#### TASK INSTRUCTIONS
Return, from the data below, each line that contains the word "turquoise".
***** DATA EXTRACT
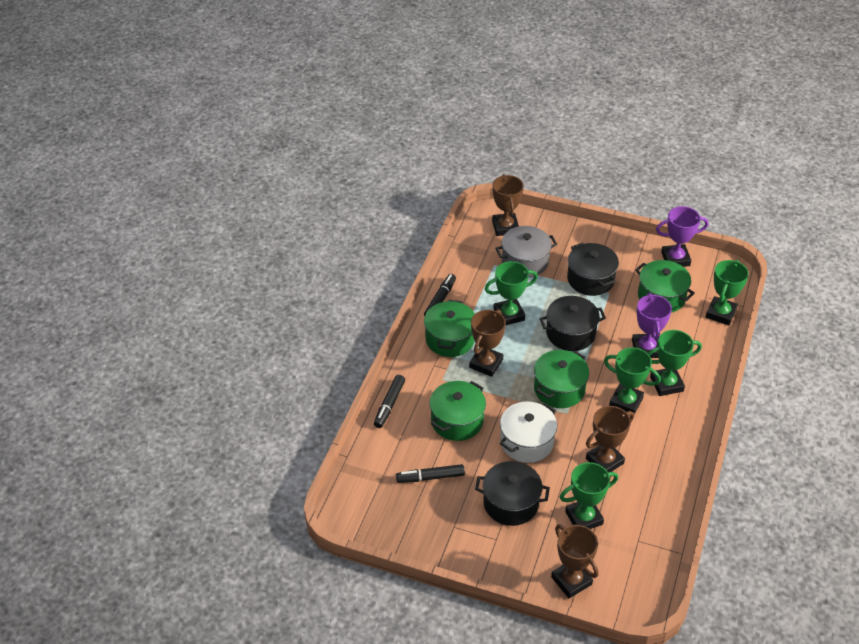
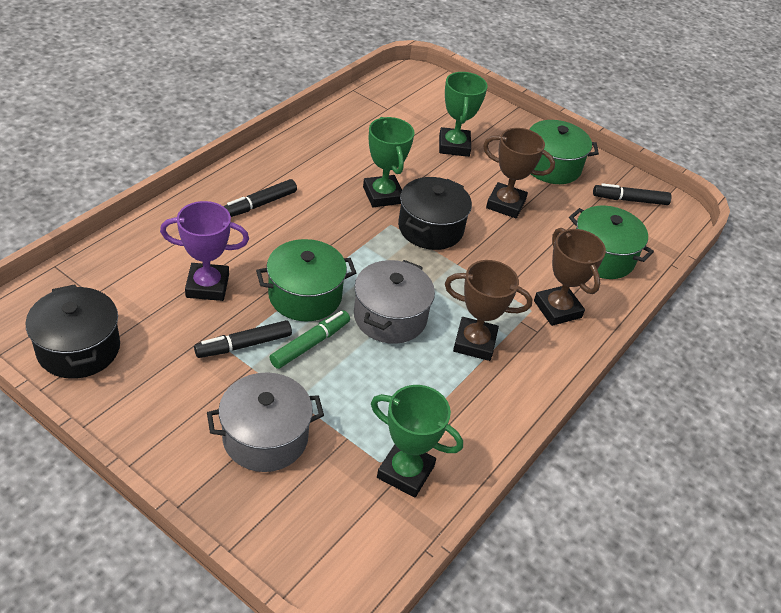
black pot: 3 -> 2
brown trophy: 4 -> 3
green marker: 0 -> 1
green pot: 4 -> 3
green trophy: 5 -> 3
grey pot: 1 -> 2
purple trophy: 2 -> 1
white pot: 1 -> 0

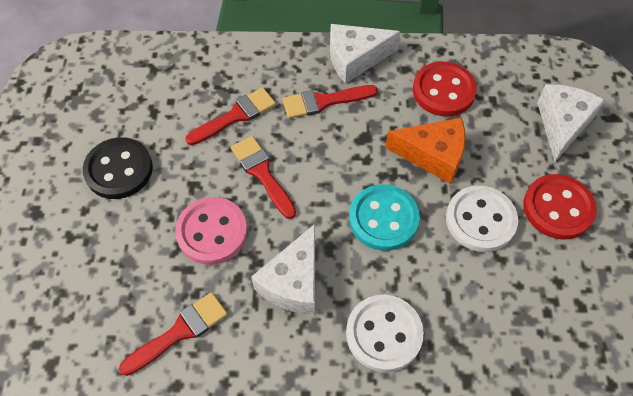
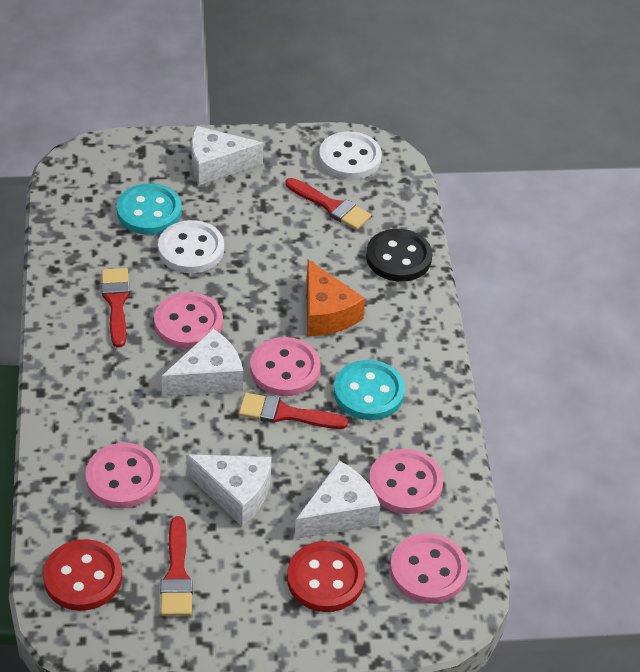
pink button: 1 -> 5
turquoise button: 1 -> 2
white cheese: 3 -> 4

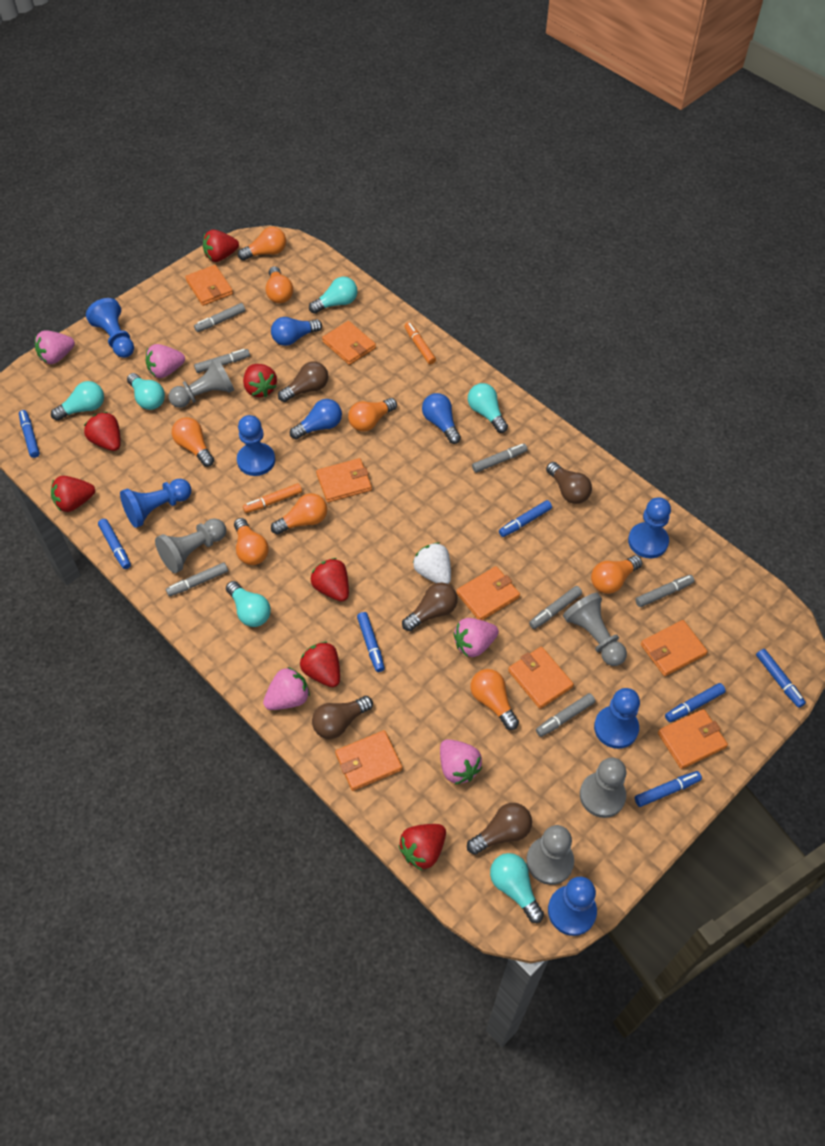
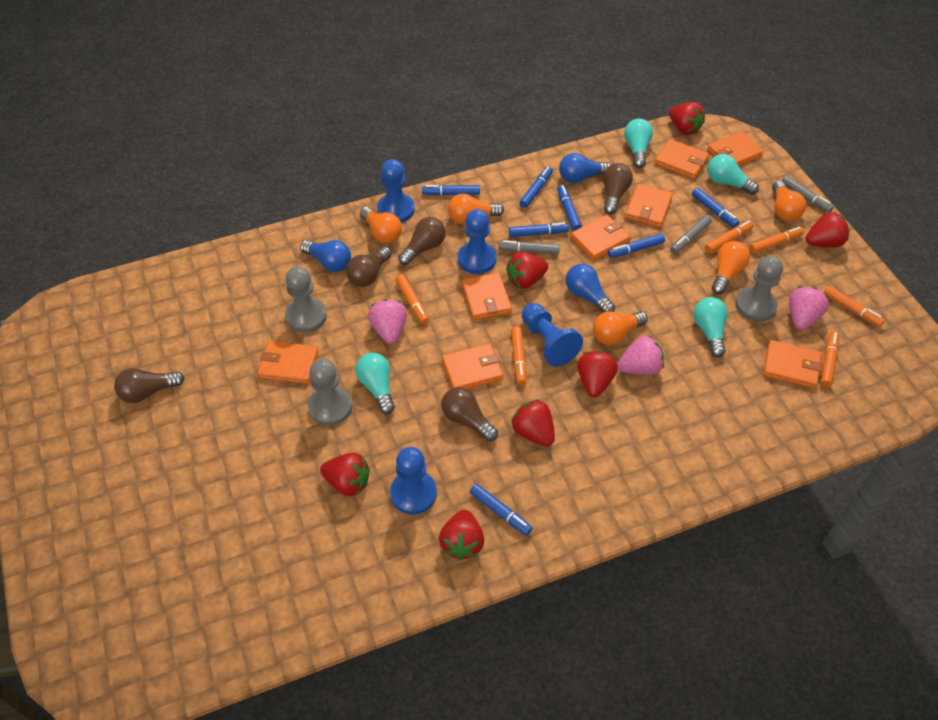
blue pawn: 6 -> 4
grey marker: 7 -> 3
grey pawn: 5 -> 3
orange light bulb: 8 -> 5
orange marker: 2 -> 6
pink strawberry: 5 -> 3
turquoise light bulb: 6 -> 4
white strawberry: 1 -> 0

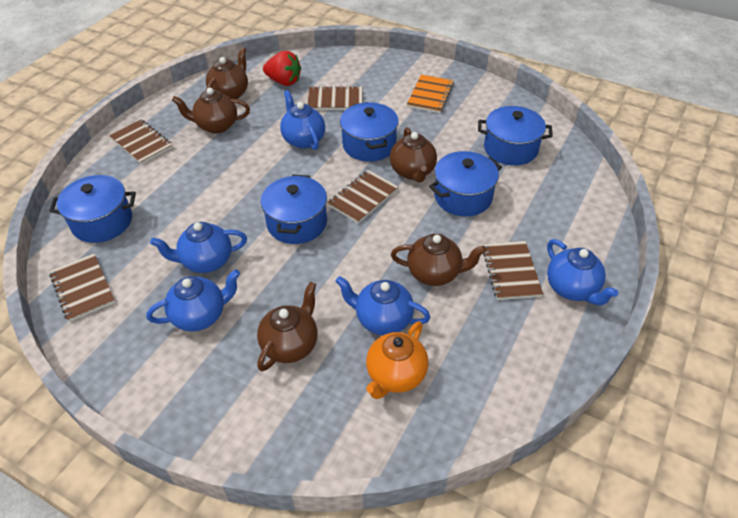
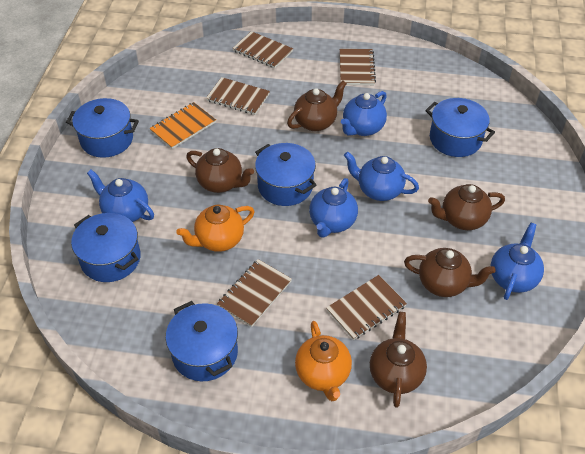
orange teapot: 1 -> 2
red strawberry: 1 -> 0

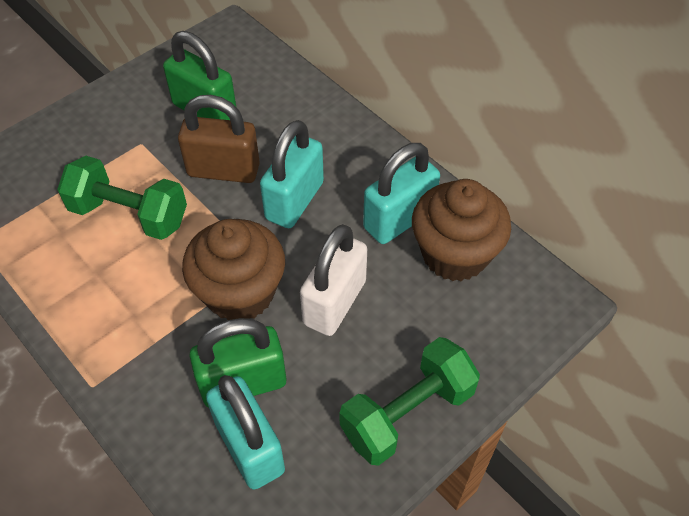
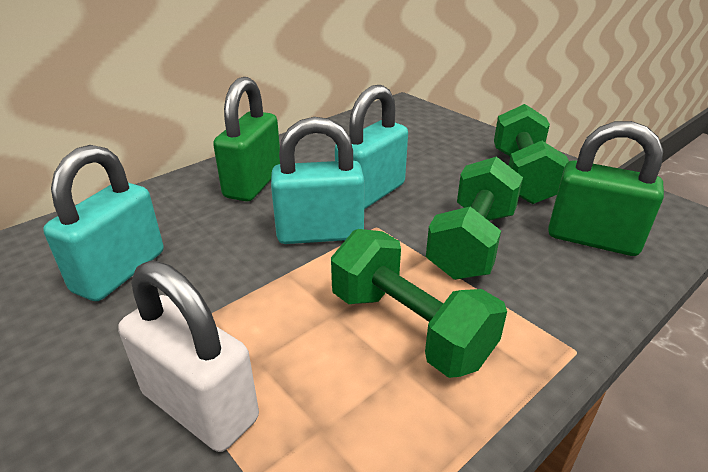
brown cupcake: 2 -> 0
brown padlock: 1 -> 0
green dumbbell: 2 -> 3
**********
#### WRITTEN ANSWER
turquoise button: 1 -> 2
turquoise light bulb: 6 -> 4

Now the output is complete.